_WHAT THE TASK REQUIRES_: Pictures are to be left out. Return exactly the lines below from the one with "C3: 1.5uF (0V, VS) -> 100nF (0V, VS)" up to and including the one with "SW1: button (NET13, VS) -> switch (NET13, VS)".

===== RECORDS PROVIDED =====

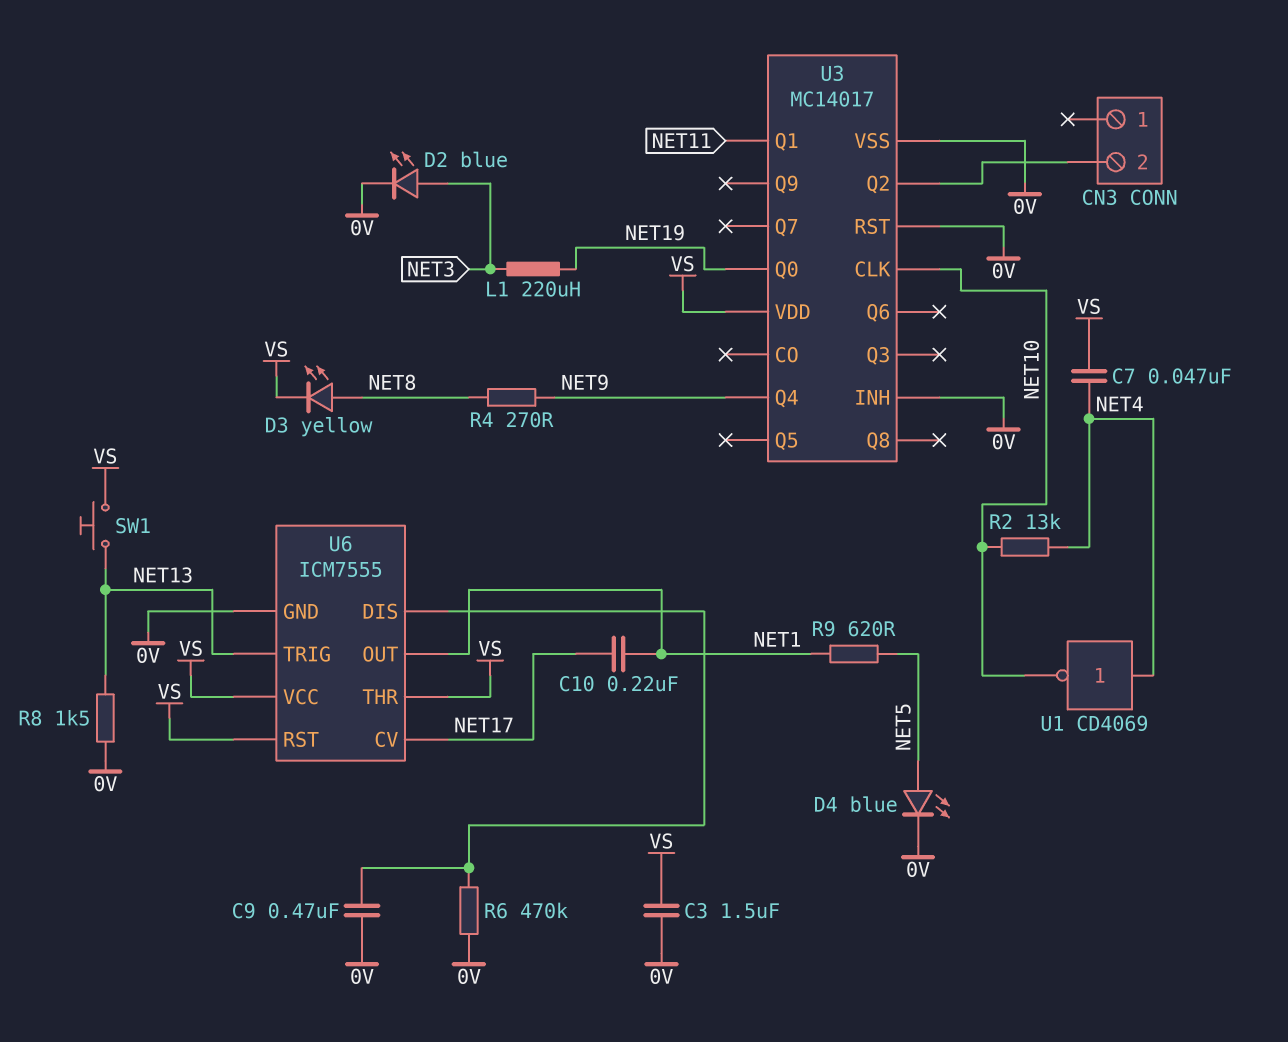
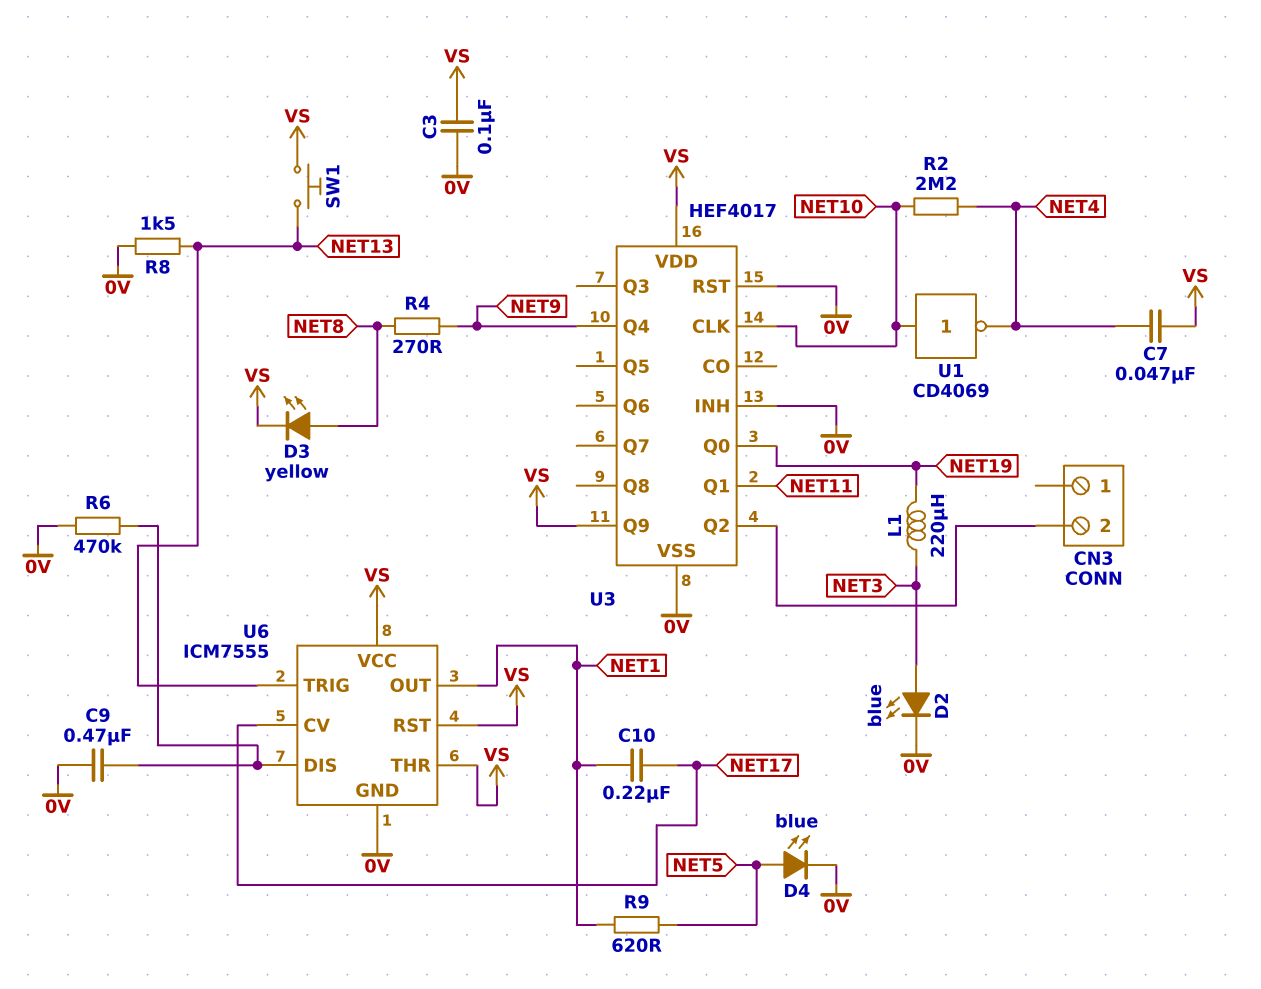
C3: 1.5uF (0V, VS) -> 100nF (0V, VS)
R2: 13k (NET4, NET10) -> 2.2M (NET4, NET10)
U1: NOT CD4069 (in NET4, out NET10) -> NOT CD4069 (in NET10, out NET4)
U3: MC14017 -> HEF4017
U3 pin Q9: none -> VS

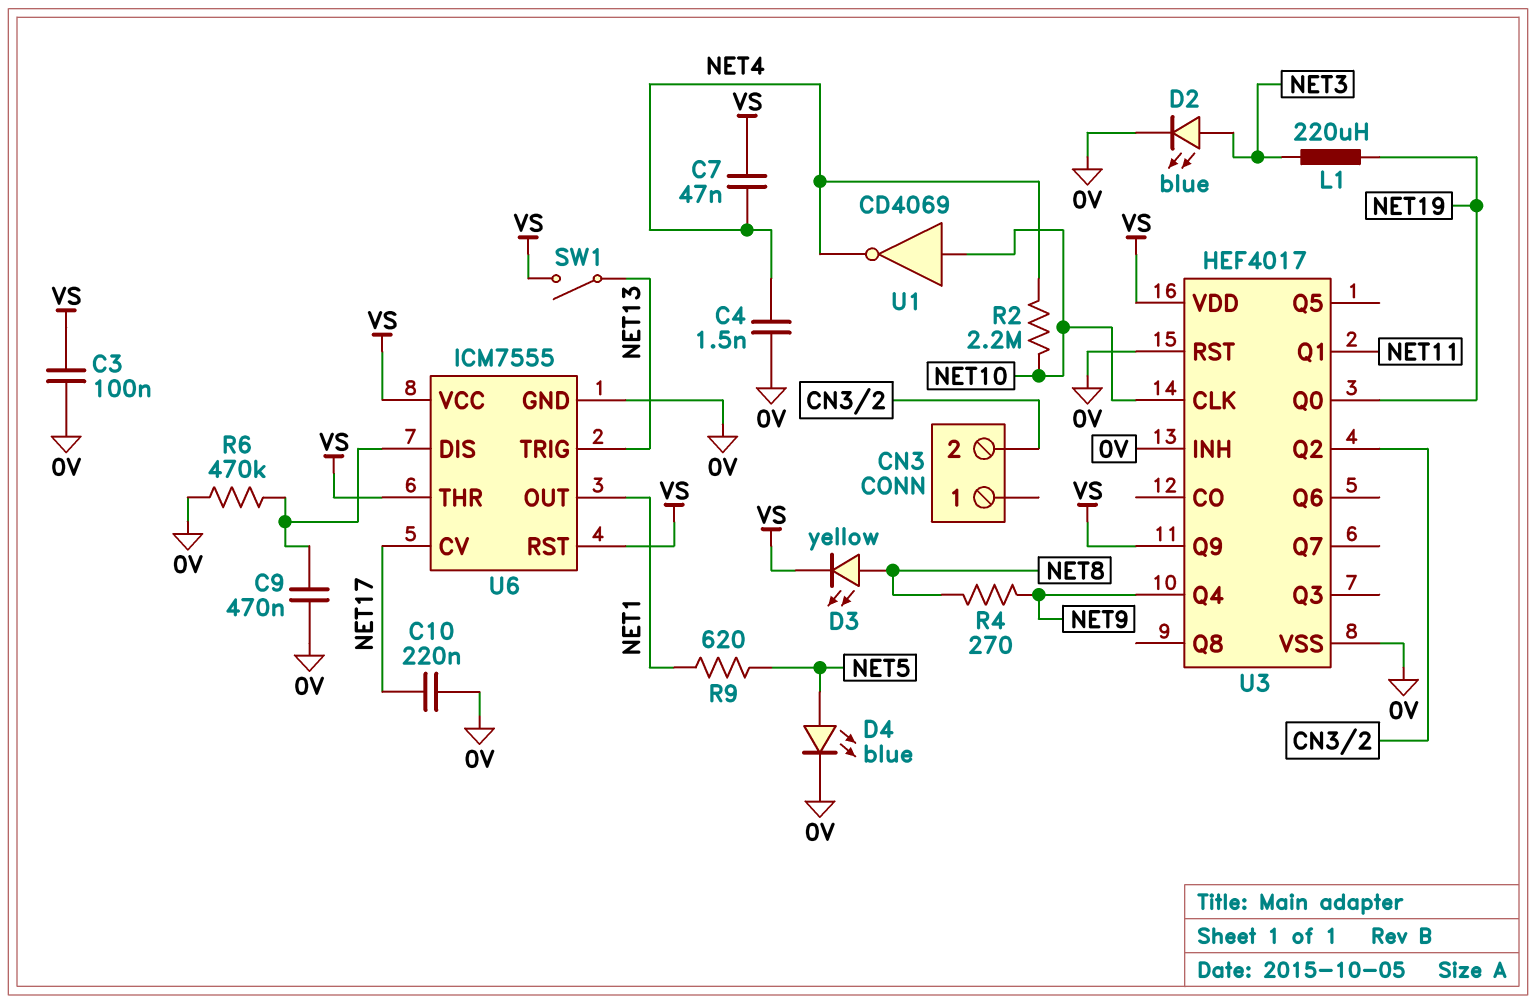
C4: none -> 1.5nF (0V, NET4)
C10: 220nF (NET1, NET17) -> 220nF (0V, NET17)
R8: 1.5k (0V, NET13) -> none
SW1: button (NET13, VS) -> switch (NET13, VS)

=====
===== RECORDS PROVIDED =====

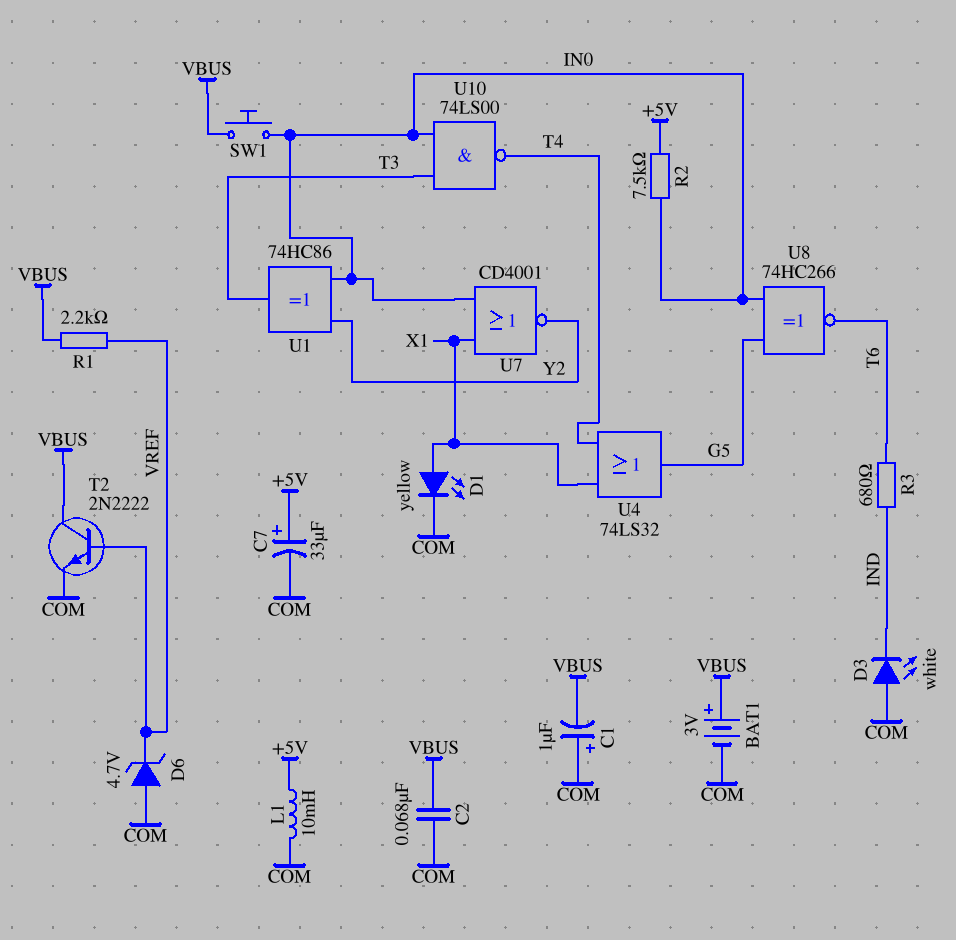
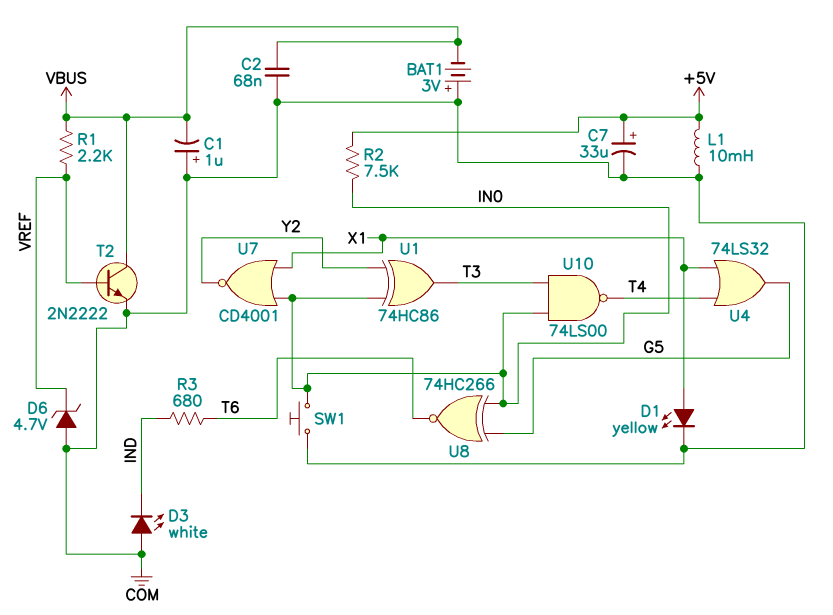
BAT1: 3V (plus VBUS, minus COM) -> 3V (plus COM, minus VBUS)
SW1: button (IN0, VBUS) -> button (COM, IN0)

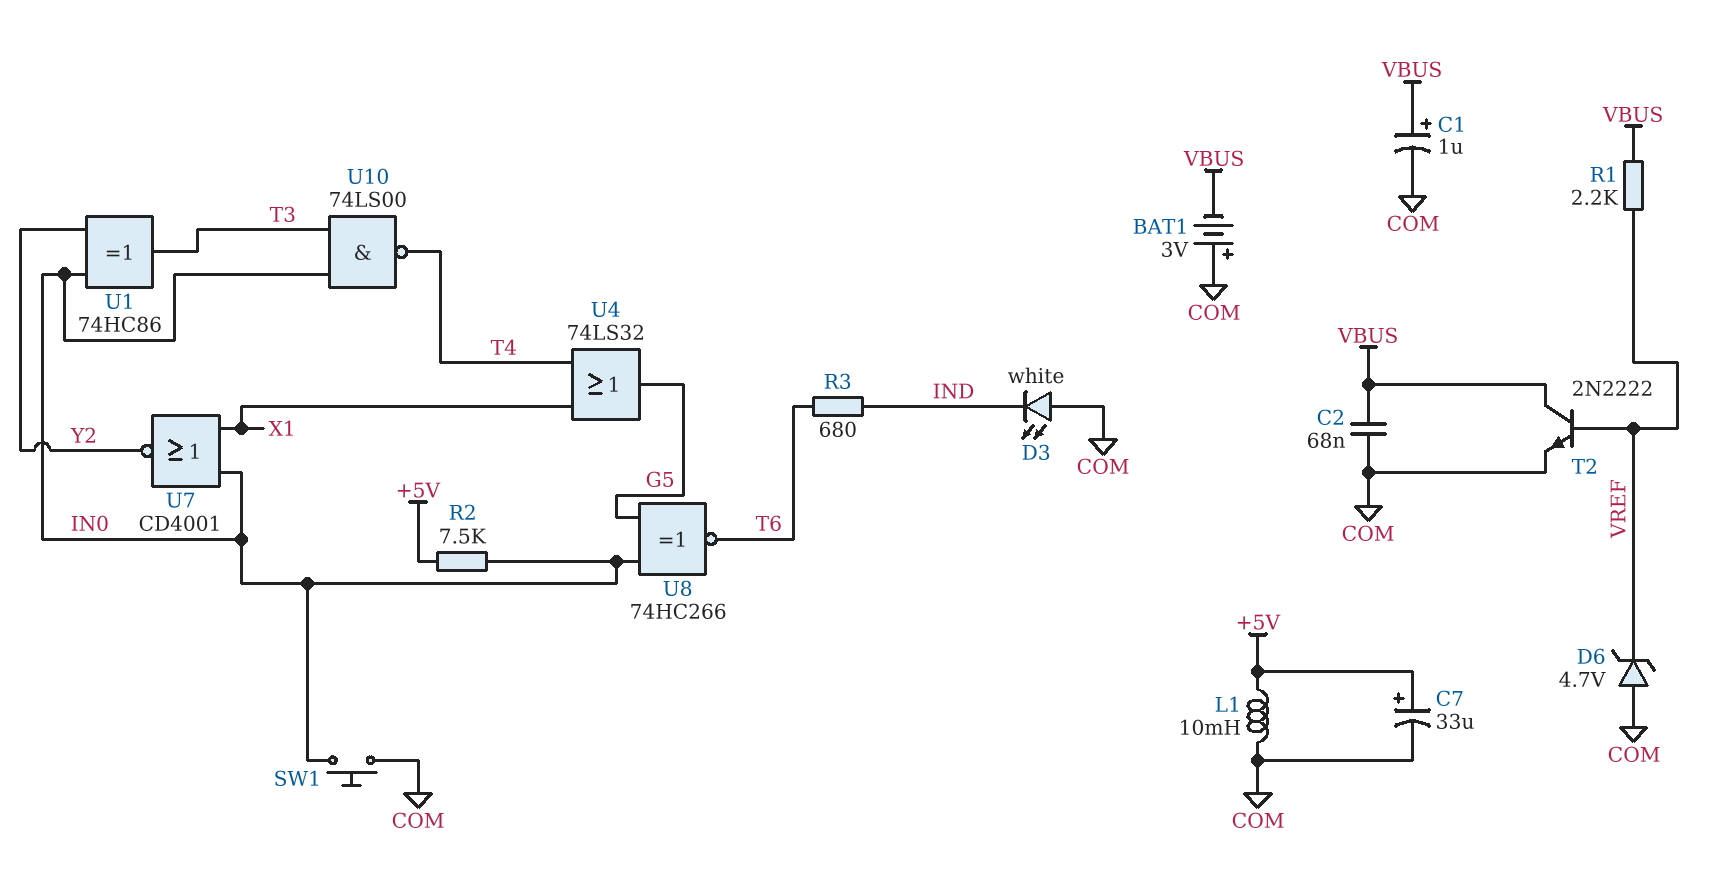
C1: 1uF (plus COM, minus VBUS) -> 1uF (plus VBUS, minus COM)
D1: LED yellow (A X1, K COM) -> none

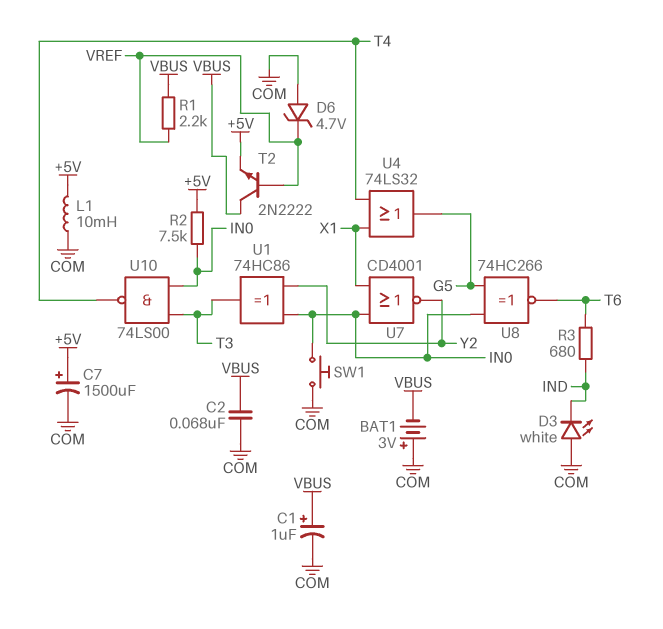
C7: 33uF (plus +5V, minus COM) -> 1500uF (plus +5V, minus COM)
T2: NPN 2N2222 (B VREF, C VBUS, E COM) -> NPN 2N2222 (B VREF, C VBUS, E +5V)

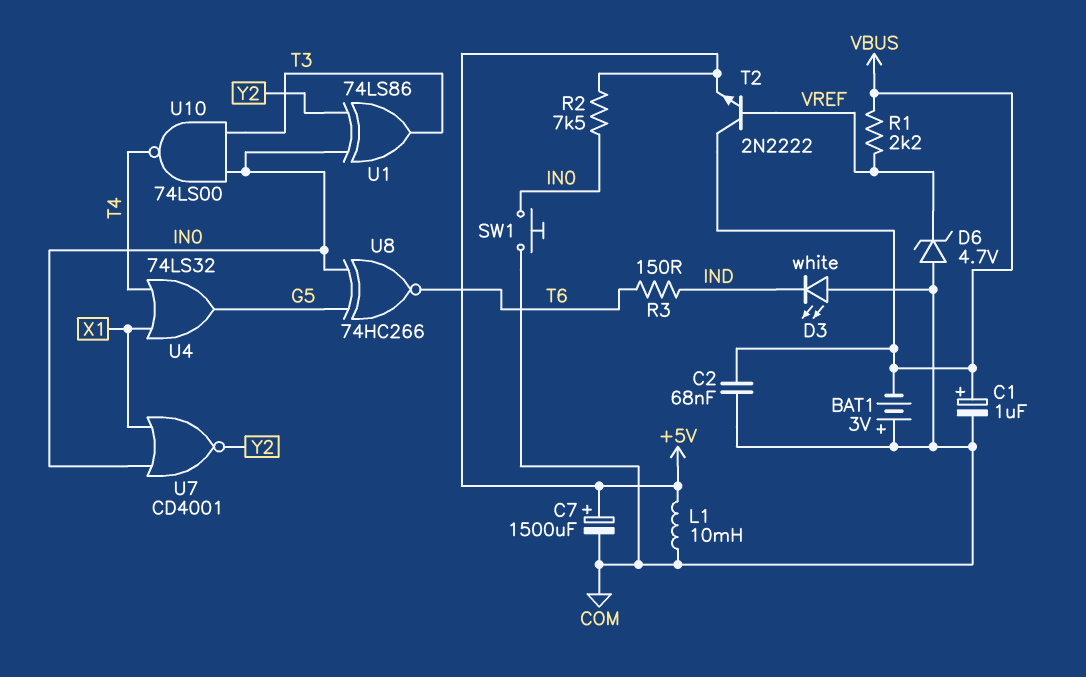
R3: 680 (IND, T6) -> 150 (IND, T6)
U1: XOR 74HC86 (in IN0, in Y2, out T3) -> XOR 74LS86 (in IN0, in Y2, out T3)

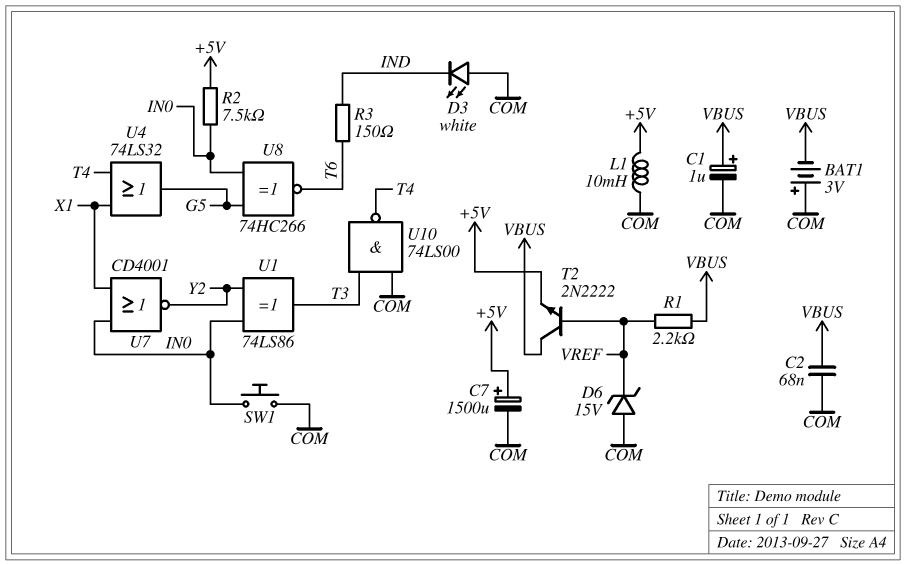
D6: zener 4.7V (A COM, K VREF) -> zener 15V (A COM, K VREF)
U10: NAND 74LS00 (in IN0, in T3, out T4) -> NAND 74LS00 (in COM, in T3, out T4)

=====

_RESPONSE AREA_:
C3: 1.5uF (0V, VS) -> 100nF (0V, VS)
R2: 13k (NET4, NET10) -> 2.2M (NET4, NET10)
U1: NOT CD4069 (in NET4, out NET10) -> NOT CD4069 (in NET10, out NET4)
U3: MC14017 -> HEF4017
U3 pin Q9: none -> VS

C4: none -> 1.5nF (0V, NET4)
C10: 220nF (NET1, NET17) -> 220nF (0V, NET17)
R8: 1.5k (0V, NET13) -> none
SW1: button (NET13, VS) -> switch (NET13, VS)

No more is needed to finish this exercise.